-------- Input --------
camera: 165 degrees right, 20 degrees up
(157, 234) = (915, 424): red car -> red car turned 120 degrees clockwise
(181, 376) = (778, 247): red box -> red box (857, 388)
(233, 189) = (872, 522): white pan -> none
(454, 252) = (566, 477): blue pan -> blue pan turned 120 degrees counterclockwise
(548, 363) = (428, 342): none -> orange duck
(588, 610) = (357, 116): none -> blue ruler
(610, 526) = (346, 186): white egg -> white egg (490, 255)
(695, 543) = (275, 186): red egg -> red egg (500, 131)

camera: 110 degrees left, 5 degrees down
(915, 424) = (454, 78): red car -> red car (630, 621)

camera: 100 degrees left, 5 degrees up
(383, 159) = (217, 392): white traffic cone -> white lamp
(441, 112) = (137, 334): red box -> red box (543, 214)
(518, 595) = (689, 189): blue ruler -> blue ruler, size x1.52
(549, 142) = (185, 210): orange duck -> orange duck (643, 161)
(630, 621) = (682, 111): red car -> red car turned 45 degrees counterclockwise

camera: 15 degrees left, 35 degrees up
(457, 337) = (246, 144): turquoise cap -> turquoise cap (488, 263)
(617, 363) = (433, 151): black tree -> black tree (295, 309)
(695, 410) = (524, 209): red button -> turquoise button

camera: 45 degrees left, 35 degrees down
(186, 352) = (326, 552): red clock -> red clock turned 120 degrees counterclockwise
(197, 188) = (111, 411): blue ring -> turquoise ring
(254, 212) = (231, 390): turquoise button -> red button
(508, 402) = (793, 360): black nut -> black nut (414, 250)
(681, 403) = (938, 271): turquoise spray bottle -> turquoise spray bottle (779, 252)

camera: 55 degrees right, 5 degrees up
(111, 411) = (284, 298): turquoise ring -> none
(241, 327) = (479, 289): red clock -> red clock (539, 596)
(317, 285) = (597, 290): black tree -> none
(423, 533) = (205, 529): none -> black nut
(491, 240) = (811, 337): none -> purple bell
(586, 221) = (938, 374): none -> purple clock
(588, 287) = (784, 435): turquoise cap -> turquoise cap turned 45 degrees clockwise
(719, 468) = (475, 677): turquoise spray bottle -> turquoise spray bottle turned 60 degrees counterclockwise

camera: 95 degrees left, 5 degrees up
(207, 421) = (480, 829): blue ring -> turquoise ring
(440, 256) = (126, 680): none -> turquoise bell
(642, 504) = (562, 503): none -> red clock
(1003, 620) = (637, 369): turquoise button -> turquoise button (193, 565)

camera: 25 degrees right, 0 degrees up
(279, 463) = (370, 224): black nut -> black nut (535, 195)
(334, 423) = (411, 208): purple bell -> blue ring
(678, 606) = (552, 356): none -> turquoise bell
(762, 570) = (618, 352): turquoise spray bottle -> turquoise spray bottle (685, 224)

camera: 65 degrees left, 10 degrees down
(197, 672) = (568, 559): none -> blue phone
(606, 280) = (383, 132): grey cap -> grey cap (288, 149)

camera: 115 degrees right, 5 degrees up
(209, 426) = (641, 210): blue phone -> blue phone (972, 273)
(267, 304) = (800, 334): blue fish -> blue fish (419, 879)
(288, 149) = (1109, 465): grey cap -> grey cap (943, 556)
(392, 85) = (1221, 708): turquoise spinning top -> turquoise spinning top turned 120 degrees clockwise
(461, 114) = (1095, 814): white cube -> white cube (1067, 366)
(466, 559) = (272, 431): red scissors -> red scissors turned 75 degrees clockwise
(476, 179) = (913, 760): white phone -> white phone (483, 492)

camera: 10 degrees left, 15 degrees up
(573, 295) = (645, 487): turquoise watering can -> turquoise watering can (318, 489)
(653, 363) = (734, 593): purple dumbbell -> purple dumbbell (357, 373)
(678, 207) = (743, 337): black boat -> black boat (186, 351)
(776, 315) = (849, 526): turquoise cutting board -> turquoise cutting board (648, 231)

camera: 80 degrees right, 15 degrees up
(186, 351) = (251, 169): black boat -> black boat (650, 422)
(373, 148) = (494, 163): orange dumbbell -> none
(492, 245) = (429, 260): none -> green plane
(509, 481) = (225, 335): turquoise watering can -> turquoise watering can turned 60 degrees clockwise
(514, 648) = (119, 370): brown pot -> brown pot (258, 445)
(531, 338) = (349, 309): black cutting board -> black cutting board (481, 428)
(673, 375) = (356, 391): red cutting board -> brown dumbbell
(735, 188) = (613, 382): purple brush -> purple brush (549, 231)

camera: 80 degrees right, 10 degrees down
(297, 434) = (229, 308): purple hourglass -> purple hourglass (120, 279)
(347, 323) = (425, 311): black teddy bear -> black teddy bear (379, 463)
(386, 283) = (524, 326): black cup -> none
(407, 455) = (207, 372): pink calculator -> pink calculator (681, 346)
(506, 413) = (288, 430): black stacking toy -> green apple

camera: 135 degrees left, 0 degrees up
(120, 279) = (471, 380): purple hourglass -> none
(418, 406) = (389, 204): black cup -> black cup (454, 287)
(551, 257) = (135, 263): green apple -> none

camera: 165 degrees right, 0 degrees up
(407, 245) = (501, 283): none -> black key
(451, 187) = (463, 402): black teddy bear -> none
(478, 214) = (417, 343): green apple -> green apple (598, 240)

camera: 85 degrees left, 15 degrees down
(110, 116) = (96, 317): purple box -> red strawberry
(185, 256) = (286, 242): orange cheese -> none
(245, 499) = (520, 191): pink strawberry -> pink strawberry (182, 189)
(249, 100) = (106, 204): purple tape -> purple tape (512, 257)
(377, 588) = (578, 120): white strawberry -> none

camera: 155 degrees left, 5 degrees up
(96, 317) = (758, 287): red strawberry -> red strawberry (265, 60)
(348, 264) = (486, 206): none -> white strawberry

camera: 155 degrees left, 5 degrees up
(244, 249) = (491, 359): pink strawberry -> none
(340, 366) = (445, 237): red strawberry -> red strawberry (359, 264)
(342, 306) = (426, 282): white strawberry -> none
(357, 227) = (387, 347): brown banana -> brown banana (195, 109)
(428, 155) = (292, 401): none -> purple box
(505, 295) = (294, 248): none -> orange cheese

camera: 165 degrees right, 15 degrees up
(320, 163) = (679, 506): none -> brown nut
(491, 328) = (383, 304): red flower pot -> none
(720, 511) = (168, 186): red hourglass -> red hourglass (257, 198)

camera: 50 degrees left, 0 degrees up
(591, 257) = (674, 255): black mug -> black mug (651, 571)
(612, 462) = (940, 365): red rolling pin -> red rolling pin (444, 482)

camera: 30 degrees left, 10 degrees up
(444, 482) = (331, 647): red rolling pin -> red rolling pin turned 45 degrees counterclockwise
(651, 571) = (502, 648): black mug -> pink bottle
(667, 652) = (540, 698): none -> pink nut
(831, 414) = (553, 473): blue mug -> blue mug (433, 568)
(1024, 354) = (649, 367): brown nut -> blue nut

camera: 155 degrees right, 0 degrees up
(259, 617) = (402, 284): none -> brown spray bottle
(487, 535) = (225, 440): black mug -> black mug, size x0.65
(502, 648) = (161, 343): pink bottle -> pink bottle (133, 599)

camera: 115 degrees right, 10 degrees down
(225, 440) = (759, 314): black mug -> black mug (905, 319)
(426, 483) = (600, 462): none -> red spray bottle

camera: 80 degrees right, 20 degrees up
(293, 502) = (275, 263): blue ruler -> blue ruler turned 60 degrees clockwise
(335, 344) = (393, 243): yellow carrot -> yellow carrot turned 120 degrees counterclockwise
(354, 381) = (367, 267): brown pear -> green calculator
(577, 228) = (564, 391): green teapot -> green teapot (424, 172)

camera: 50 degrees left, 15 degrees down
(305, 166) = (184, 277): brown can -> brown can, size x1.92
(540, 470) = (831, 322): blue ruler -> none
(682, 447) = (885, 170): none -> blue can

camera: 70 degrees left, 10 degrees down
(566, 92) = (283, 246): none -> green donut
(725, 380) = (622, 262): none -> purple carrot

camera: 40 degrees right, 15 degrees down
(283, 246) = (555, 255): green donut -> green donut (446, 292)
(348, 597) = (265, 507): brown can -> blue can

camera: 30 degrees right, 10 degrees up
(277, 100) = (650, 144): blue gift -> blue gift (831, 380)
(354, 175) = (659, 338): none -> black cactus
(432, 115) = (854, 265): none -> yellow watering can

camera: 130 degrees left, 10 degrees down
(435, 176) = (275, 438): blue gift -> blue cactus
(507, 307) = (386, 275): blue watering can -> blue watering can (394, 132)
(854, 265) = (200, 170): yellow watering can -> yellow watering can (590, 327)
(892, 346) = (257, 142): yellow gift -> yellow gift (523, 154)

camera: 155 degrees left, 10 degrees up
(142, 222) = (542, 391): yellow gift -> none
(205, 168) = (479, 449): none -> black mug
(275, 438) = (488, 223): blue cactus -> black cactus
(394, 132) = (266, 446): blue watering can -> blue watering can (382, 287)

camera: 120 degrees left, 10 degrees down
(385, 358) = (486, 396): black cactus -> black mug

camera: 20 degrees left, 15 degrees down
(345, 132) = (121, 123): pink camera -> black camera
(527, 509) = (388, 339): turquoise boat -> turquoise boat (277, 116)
--------
Everything from the line with "(491, 328) = (383, 304): red" through the line with "camera: 115 degrees right, 10 degrees down" in the listing above must be retyped exactly, with nothing added.

(491, 328) = (383, 304): red flower pot -> none
(720, 511) = (168, 186): red hourglass -> red hourglass (257, 198)

camera: 50 degrees left, 0 degrees up
(591, 257) = (674, 255): black mug -> black mug (651, 571)
(612, 462) = (940, 365): red rolling pin -> red rolling pin (444, 482)

camera: 30 degrees left, 10 degrees up
(444, 482) = (331, 647): red rolling pin -> red rolling pin turned 45 degrees counterclockwise
(651, 571) = (502, 648): black mug -> pink bottle
(667, 652) = (540, 698): none -> pink nut
(831, 414) = (553, 473): blue mug -> blue mug (433, 568)
(1024, 354) = (649, 367): brown nut -> blue nut

camera: 155 degrees right, 0 degrees up
(259, 617) = (402, 284): none -> brown spray bottle
(487, 535) = (225, 440): black mug -> black mug, size x0.65
(502, 648) = (161, 343): pink bottle -> pink bottle (133, 599)

camera: 115 degrees right, 10 degrees down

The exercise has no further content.